**GOAL OF THE EXERCISE**
An exact copy of every line from the one holding "R6: 10k (GND, N9) -> 47k (GND, N9)" to the end of the entries below is required; leave the pictures out.

**DATA UNDER STUDY**
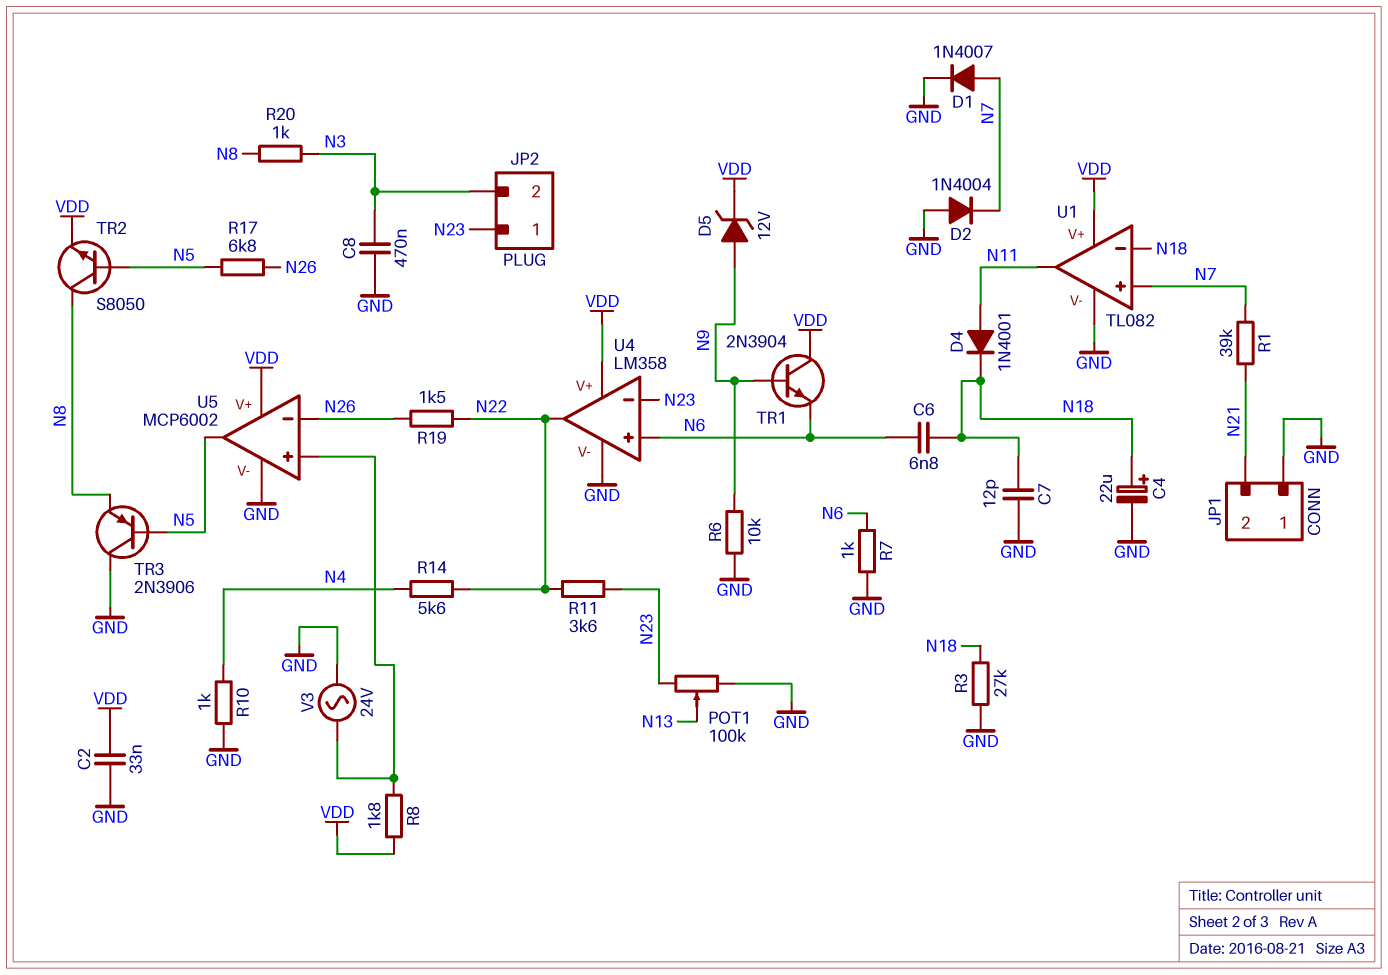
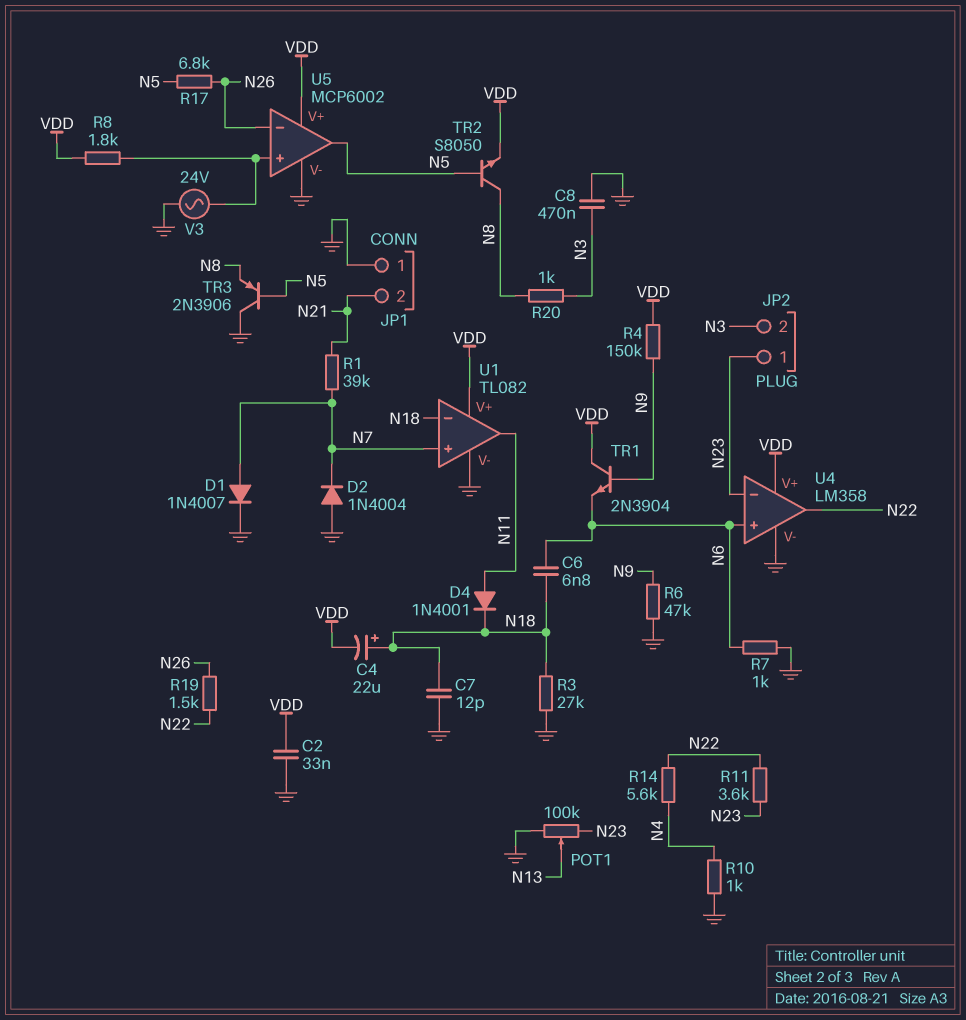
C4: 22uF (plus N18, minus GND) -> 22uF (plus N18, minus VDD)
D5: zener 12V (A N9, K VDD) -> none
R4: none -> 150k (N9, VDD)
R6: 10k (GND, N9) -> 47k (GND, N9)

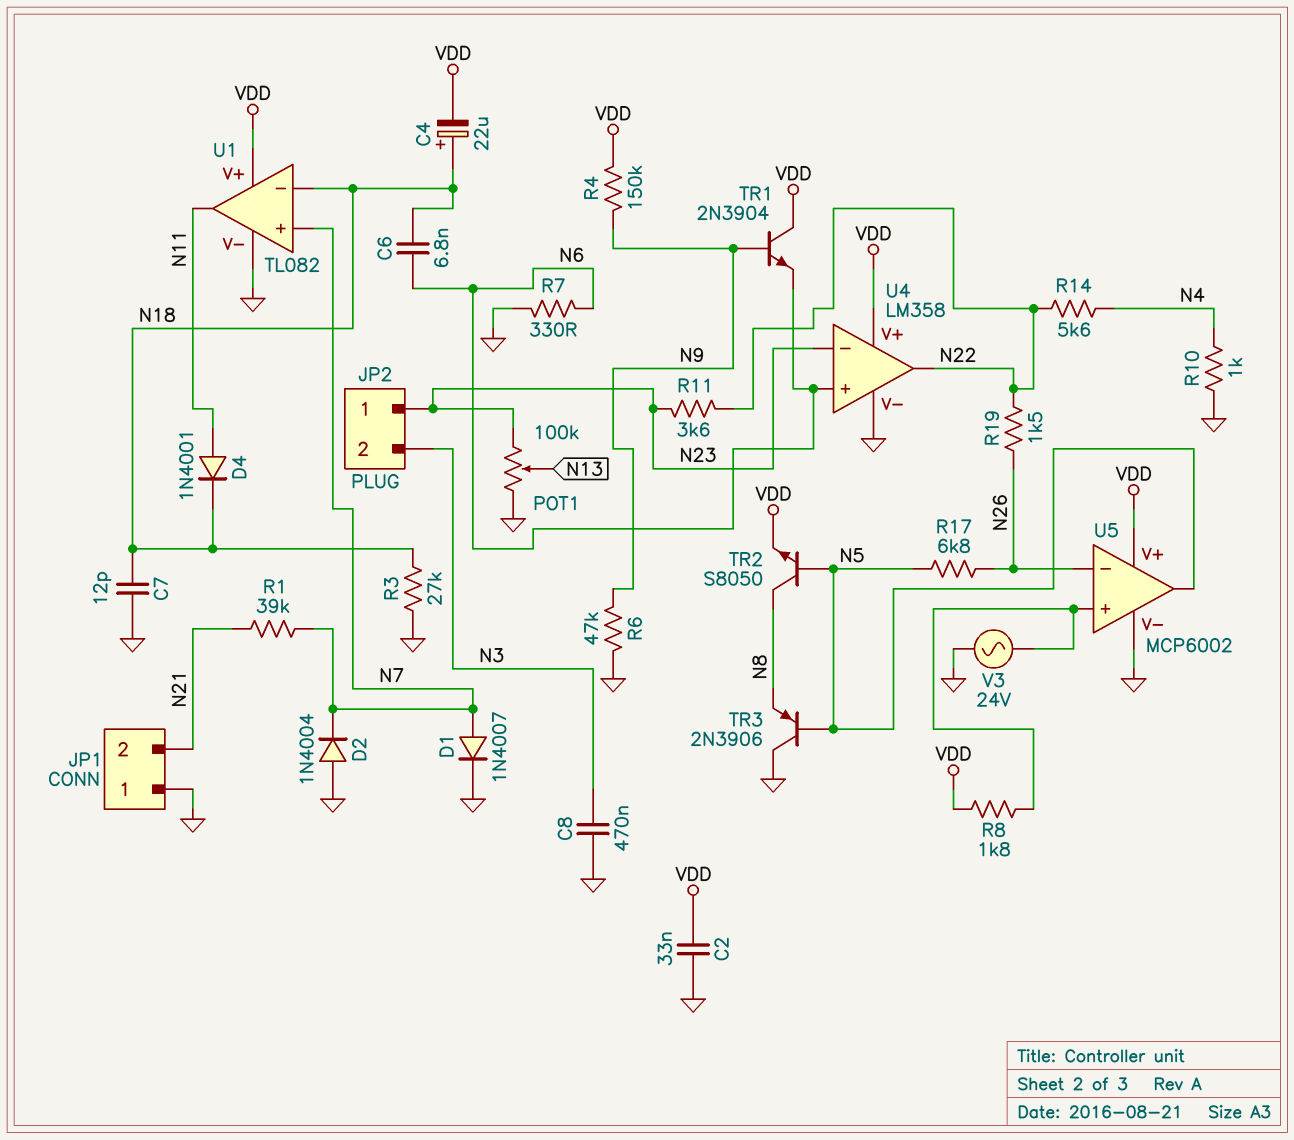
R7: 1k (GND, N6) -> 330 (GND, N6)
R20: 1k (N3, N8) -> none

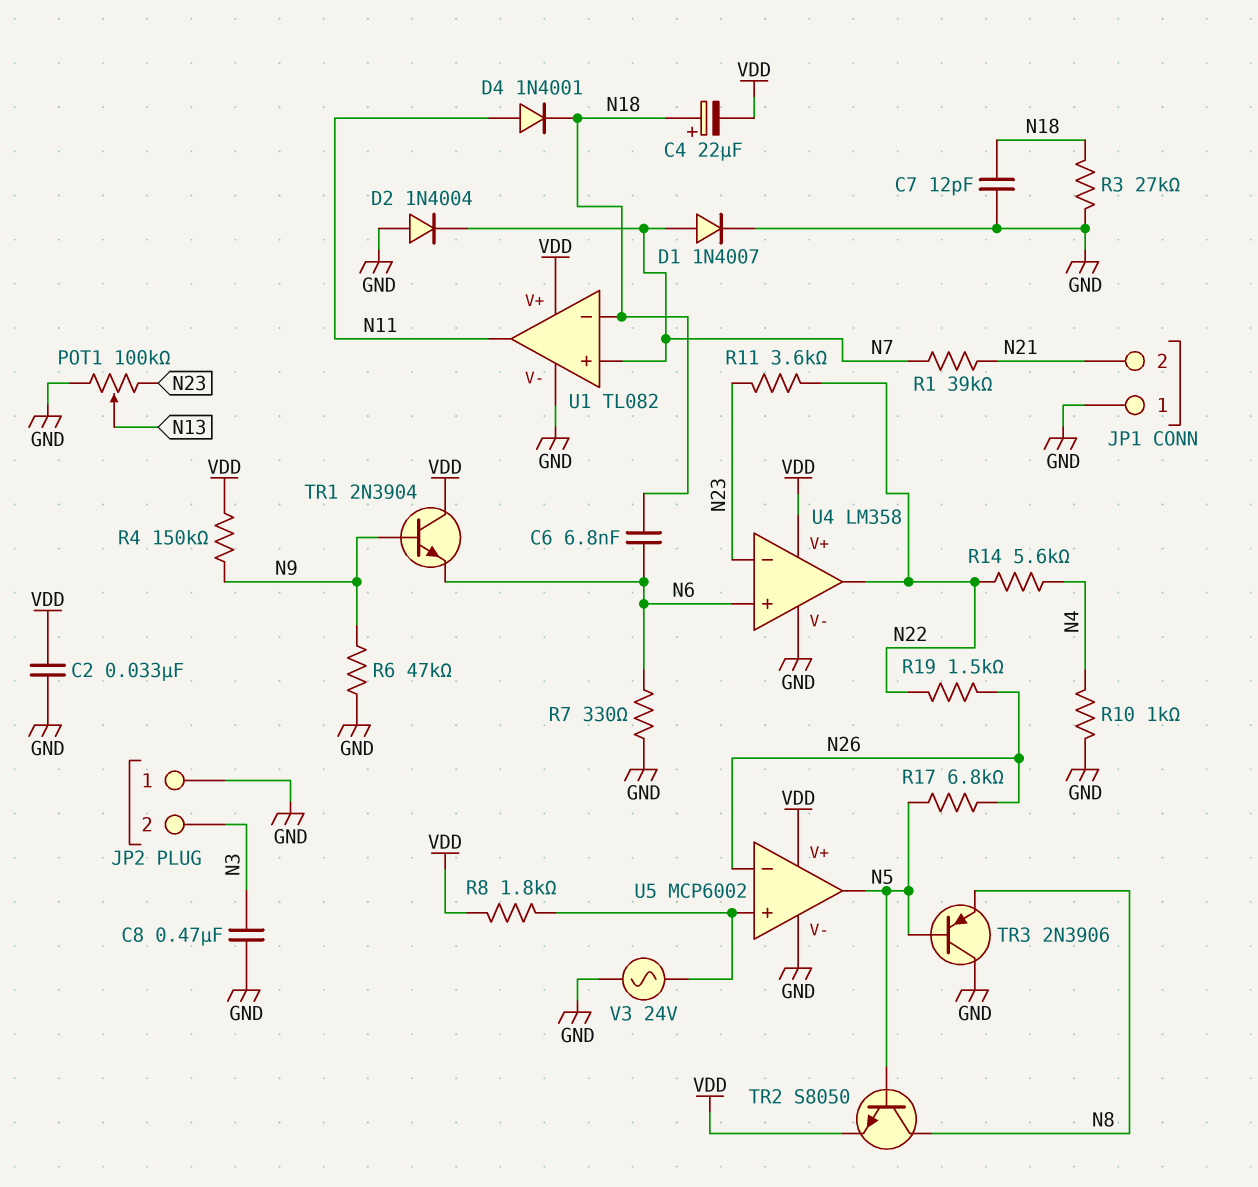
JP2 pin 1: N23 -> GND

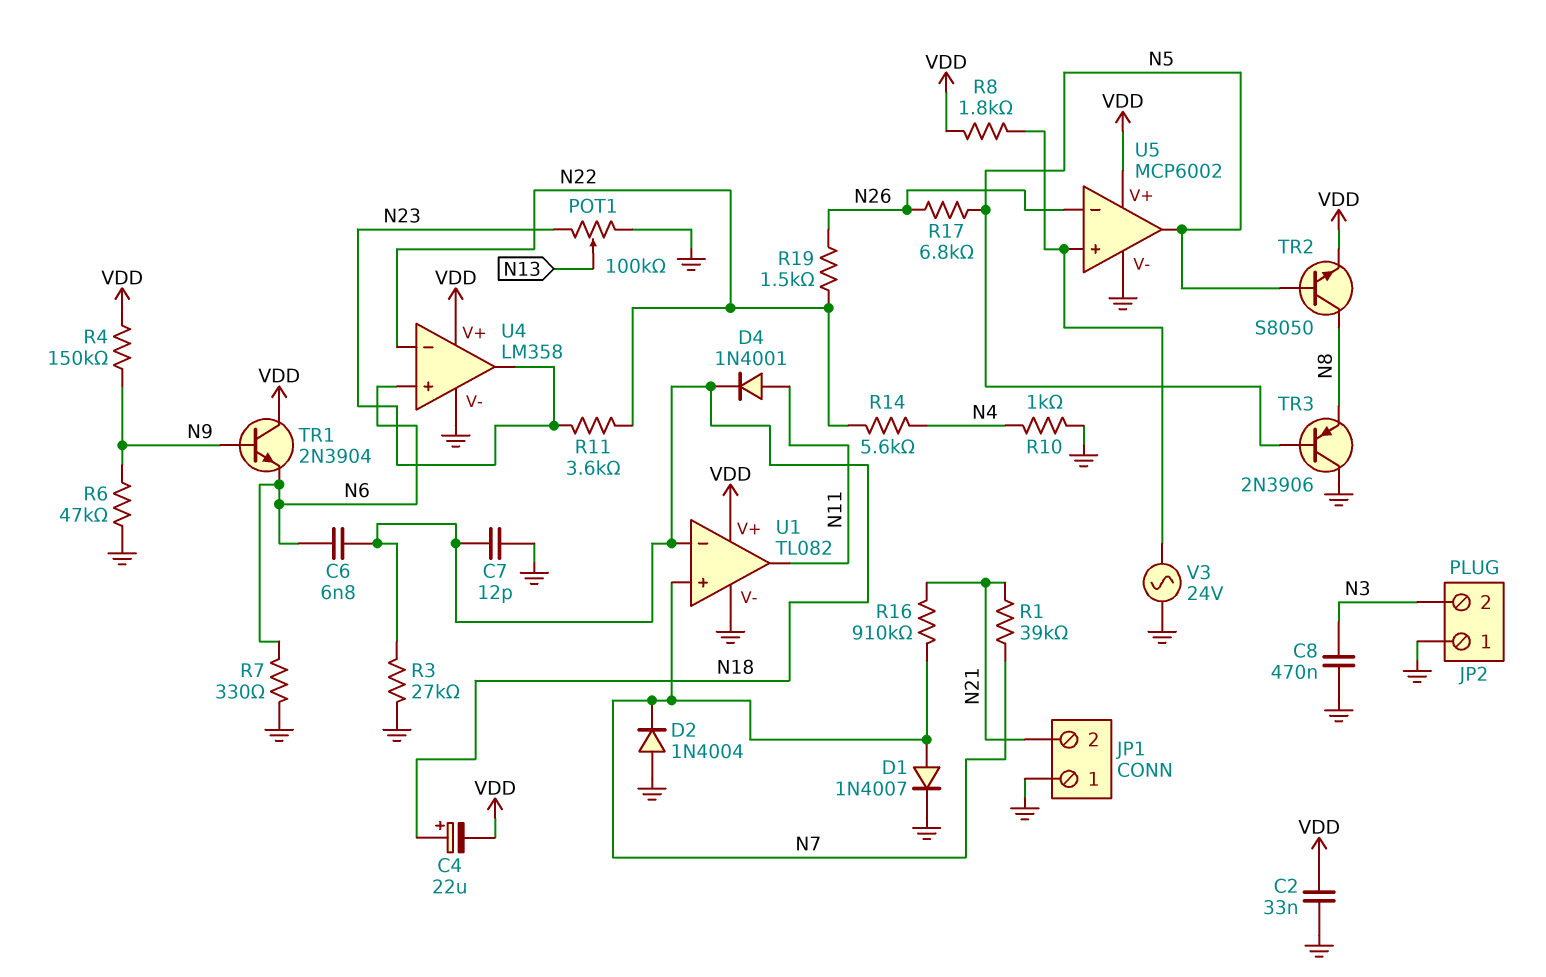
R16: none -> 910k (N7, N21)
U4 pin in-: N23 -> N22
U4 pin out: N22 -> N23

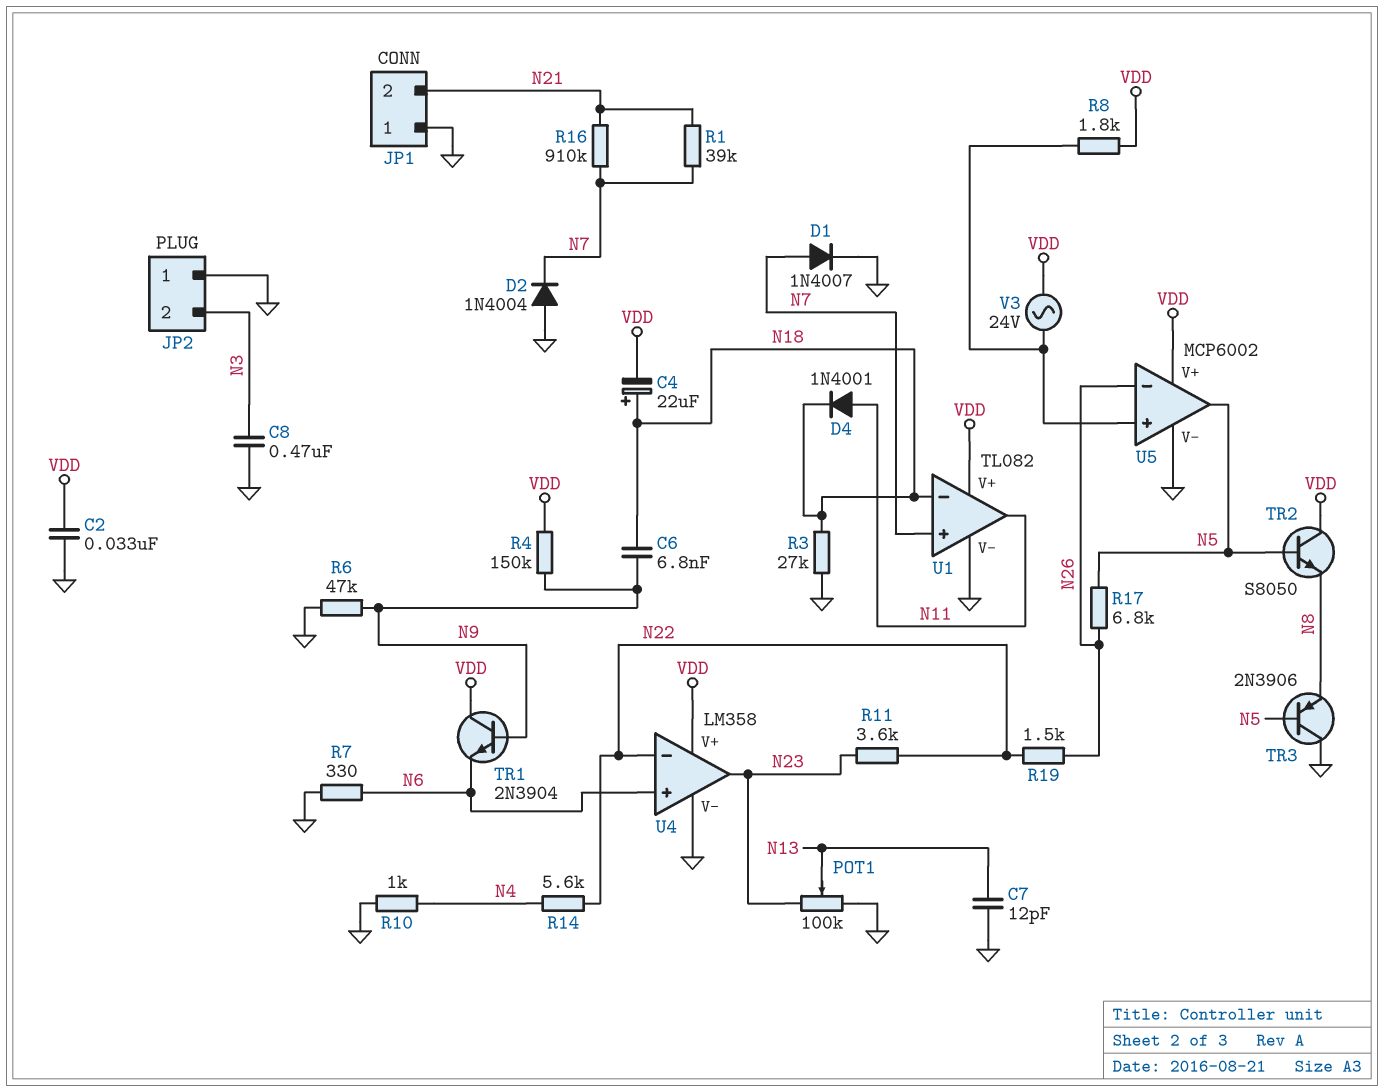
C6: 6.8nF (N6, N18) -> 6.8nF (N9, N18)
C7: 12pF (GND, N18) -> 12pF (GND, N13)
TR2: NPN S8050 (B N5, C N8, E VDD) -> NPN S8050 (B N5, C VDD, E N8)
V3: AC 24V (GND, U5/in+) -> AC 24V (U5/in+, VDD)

**REPLY TO THE EXERCISE**
R6: 10k (GND, N9) -> 47k (GND, N9)

R7: 1k (GND, N6) -> 330 (GND, N6)
R20: 1k (N3, N8) -> none

JP2 pin 1: N23 -> GND

R16: none -> 910k (N7, N21)
U4 pin in-: N23 -> N22
U4 pin out: N22 -> N23

C6: 6.8nF (N6, N18) -> 6.8nF (N9, N18)
C7: 12pF (GND, N18) -> 12pF (GND, N13)
TR2: NPN S8050 (B N5, C N8, E VDD) -> NPN S8050 (B N5, C VDD, E N8)
V3: AC 24V (GND, U5/in+) -> AC 24V (U5/in+, VDD)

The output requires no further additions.